[Position data for words and items]
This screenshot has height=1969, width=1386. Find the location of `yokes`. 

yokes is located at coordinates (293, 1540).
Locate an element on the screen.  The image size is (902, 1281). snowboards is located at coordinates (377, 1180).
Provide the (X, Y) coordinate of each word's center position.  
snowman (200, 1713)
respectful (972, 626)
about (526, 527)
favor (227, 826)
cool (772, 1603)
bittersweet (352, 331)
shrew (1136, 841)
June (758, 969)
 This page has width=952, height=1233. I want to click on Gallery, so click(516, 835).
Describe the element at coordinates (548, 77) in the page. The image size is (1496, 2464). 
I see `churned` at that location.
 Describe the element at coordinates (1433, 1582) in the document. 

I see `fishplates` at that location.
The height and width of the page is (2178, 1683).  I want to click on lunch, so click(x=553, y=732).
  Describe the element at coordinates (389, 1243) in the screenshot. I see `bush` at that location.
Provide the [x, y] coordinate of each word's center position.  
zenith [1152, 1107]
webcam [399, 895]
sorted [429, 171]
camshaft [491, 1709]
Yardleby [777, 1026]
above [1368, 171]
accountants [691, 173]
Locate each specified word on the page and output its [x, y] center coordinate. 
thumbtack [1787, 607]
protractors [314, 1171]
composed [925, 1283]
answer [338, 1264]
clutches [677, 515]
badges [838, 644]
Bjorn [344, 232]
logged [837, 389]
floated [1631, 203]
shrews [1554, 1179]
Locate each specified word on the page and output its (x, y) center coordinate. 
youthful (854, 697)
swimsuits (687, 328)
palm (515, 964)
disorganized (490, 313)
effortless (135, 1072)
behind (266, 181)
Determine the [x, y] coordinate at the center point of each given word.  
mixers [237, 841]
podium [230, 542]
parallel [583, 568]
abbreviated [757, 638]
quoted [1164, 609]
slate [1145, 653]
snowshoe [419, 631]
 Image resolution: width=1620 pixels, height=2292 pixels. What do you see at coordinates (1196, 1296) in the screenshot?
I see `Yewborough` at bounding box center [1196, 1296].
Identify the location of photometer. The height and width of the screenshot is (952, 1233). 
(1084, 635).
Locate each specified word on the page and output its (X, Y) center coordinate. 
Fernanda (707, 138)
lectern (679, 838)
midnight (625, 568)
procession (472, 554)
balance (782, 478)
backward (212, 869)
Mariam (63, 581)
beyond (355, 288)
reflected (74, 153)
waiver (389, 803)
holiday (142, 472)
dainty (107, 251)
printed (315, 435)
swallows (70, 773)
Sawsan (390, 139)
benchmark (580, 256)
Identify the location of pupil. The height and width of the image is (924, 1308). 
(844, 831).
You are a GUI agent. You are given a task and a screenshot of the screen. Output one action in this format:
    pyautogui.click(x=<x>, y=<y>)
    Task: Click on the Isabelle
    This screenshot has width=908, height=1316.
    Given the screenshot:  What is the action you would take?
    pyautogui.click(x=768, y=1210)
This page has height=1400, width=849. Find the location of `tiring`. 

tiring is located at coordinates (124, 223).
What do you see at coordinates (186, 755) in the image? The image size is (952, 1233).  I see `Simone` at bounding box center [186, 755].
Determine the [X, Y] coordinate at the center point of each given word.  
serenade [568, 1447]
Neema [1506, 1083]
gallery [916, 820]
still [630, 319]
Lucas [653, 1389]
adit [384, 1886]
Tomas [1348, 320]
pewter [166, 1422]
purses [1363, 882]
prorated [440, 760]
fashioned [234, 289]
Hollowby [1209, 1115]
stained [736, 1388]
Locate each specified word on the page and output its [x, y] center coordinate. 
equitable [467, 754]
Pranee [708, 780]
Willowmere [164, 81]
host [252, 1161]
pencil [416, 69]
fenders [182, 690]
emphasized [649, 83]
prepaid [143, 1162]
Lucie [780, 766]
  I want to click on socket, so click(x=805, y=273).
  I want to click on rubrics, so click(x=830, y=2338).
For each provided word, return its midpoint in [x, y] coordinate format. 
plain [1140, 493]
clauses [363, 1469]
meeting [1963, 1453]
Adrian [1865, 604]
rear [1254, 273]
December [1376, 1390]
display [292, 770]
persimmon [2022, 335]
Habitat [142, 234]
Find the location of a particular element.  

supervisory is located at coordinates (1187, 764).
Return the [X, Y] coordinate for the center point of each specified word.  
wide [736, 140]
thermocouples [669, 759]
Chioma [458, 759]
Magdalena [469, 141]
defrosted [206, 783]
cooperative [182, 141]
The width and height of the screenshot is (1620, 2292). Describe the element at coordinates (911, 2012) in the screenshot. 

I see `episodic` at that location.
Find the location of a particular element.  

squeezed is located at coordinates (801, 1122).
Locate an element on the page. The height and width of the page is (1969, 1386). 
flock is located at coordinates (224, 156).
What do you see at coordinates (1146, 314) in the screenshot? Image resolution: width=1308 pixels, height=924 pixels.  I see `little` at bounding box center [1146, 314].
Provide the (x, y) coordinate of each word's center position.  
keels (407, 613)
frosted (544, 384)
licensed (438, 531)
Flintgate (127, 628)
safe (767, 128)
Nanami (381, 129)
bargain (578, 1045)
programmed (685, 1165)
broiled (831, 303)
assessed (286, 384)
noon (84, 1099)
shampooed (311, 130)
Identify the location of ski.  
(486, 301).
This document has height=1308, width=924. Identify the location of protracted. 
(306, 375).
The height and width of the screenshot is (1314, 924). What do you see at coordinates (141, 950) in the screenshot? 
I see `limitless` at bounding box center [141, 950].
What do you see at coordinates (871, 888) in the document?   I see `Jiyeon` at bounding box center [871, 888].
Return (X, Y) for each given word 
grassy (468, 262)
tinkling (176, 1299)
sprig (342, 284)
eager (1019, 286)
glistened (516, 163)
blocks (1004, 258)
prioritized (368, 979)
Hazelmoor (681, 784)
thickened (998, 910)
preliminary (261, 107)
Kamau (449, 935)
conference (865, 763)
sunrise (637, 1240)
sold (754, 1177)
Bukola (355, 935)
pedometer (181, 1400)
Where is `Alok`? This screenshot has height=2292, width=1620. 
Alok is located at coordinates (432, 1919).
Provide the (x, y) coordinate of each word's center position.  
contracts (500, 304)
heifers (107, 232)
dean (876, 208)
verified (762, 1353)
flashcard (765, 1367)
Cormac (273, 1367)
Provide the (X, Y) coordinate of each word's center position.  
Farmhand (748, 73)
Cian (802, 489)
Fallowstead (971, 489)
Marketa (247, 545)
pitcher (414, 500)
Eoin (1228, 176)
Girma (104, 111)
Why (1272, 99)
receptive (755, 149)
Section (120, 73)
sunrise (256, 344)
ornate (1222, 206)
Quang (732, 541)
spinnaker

> [SET TASK]: Reproduce every one of the entries above verbatim, line for line.

> [WRITTEN ANSWER]:
This screenshot has height=1969, width=1386. Find the location of `yokes`. 

yokes is located at coordinates (293, 1540).
Locate an element on the screen.  The image size is (902, 1281). snowboards is located at coordinates (377, 1180).
Provide the (X, Y) coordinate of each word's center position.  
snowman (200, 1713)
respectful (972, 626)
about (526, 527)
favor (227, 826)
cool (772, 1603)
bittersweet (352, 331)
shrew (1136, 841)
June (758, 969)
 This page has width=952, height=1233. I want to click on Gallery, so click(516, 835).
Describe the element at coordinates (548, 77) in the page. The image size is (1496, 2464). 
I see `churned` at that location.
 Describe the element at coordinates (1433, 1582) in the document. 

I see `fishplates` at that location.
The height and width of the page is (2178, 1683).  I want to click on lunch, so click(x=553, y=732).
  Describe the element at coordinates (389, 1243) in the screenshot. I see `bush` at that location.
Provide the [x, y] coordinate of each word's center position.  
zenith [1152, 1107]
webcam [399, 895]
sorted [429, 171]
camshaft [491, 1709]
Yardleby [777, 1026]
above [1368, 171]
accountants [691, 173]
Locate each specified word on the page and output its [x, y] center coordinate. 
thumbtack [1787, 607]
protractors [314, 1171]
composed [925, 1283]
answer [338, 1264]
clutches [677, 515]
badges [838, 644]
Bjorn [344, 232]
logged [837, 389]
floated [1631, 203]
shrews [1554, 1179]
Locate each specified word on the page and output its (x, y) center coordinate. 
youthful (854, 697)
swimsuits (687, 328)
palm (515, 964)
disorganized (490, 313)
effortless (135, 1072)
behind (266, 181)
Determine the [x, y] coordinate at the center point of each given word.  
mixers [237, 841]
podium [230, 542]
parallel [583, 568]
abbreviated [757, 638]
quoted [1164, 609]
slate [1145, 653]
snowshoe [419, 631]
 Image resolution: width=1620 pixels, height=2292 pixels. What do you see at coordinates (1196, 1296) in the screenshot?
I see `Yewborough` at bounding box center [1196, 1296].
Identify the location of photometer. The height and width of the screenshot is (952, 1233). 
(1084, 635).
Locate each specified word on the page and output its (X, Y) center coordinate. 
Fernanda (707, 138)
lectern (679, 838)
midnight (625, 568)
procession (472, 554)
balance (782, 478)
backward (212, 869)
Mariam (63, 581)
beyond (355, 288)
reflected (74, 153)
waiver (389, 803)
holiday (142, 472)
dainty (107, 251)
printed (315, 435)
swallows (70, 773)
Sawsan (390, 139)
benchmark (580, 256)
Identify the location of pupil. The height and width of the image is (924, 1308). 
(844, 831).
You are a GUI agent. You are given a task and a screenshot of the screen. Output one action in this format:
    pyautogui.click(x=<x>, y=<y>)
    Task: Click on the Isabelle
    This screenshot has width=908, height=1316.
    Given the screenshot:  What is the action you would take?
    pyautogui.click(x=768, y=1210)
This page has height=1400, width=849. Find the location of `tiring`. 

tiring is located at coordinates (124, 223).
What do you see at coordinates (186, 755) in the image? The image size is (952, 1233).  I see `Simone` at bounding box center [186, 755].
Determine the [X, Y] coordinate at the center point of each given word.  
serenade [568, 1447]
Neema [1506, 1083]
gallery [916, 820]
still [630, 319]
Lucas [653, 1389]
adit [384, 1886]
Tomas [1348, 320]
pewter [166, 1422]
purses [1363, 882]
prorated [440, 760]
fashioned [234, 289]
Hollowby [1209, 1115]
stained [736, 1388]
Locate each specified word on the page and output its [x, y] center coordinate. 
equitable [467, 754]
Pranee [708, 780]
Willowmere [164, 81]
host [252, 1161]
pencil [416, 69]
fenders [182, 690]
emphasized [649, 83]
prepaid [143, 1162]
Lucie [780, 766]
  I want to click on socket, so click(x=805, y=273).
  I want to click on rubrics, so click(x=830, y=2338).
For each provided word, return its midpoint in [x, y] coordinate format. 
plain [1140, 493]
clauses [363, 1469]
meeting [1963, 1453]
Adrian [1865, 604]
rear [1254, 273]
December [1376, 1390]
display [292, 770]
persimmon [2022, 335]
Habitat [142, 234]
Find the location of a particular element.  

supervisory is located at coordinates (1187, 764).
Return the [X, Y] coordinate for the center point of each specified word.  
wide [736, 140]
thermocouples [669, 759]
Chioma [458, 759]
Magdalena [469, 141]
defrosted [206, 783]
cooperative [182, 141]
The width and height of the screenshot is (1620, 2292). Describe the element at coordinates (911, 2012) in the screenshot. 

I see `episodic` at that location.
Find the location of a particular element.  

squeezed is located at coordinates (801, 1122).
Locate an element on the page. The height and width of the page is (1969, 1386). 
flock is located at coordinates (224, 156).
What do you see at coordinates (1146, 314) in the screenshot? Image resolution: width=1308 pixels, height=924 pixels.  I see `little` at bounding box center [1146, 314].
Provide the (x, y) coordinate of each word's center position.  
keels (407, 613)
frosted (544, 384)
licensed (438, 531)
Flintgate (127, 628)
safe (767, 128)
Nanami (381, 129)
bargain (578, 1045)
programmed (685, 1165)
broiled (831, 303)
assessed (286, 384)
noon (84, 1099)
shampooed (311, 130)
Identify the location of ski.  
(486, 301).
This document has height=1308, width=924. Identify the location of protracted. 
(306, 375).
The height and width of the screenshot is (1314, 924). What do you see at coordinates (141, 950) in the screenshot? 
I see `limitless` at bounding box center [141, 950].
What do you see at coordinates (871, 888) in the document?   I see `Jiyeon` at bounding box center [871, 888].
Return (X, Y) for each given word 
grassy (468, 262)
tinkling (176, 1299)
sprig (342, 284)
eager (1019, 286)
glistened (516, 163)
blocks (1004, 258)
prioritized (368, 979)
Hazelmoor (681, 784)
thickened (998, 910)
preliminary (261, 107)
Kamau (449, 935)
conference (865, 763)
sunrise (637, 1240)
sold (754, 1177)
Bukola (355, 935)
pedometer (181, 1400)
Where is `Alok`? This screenshot has height=2292, width=1620. 
Alok is located at coordinates (432, 1919).
Provide the (x, y) coordinate of each word's center position.  
contracts (500, 304)
heifers (107, 232)
dean (876, 208)
verified (762, 1353)
flashcard (765, 1367)
Cormac (273, 1367)
Provide the (X, Y) coordinate of each word's center position.  
Farmhand (748, 73)
Cian (802, 489)
Fallowstead (971, 489)
Marketa (247, 545)
pitcher (414, 500)
Eoin (1228, 176)
Girma (104, 111)
Why (1272, 99)
receptive (755, 149)
Section (120, 73)
sunrise (256, 344)
ornate (1222, 206)
Quang (732, 541)
spinnaker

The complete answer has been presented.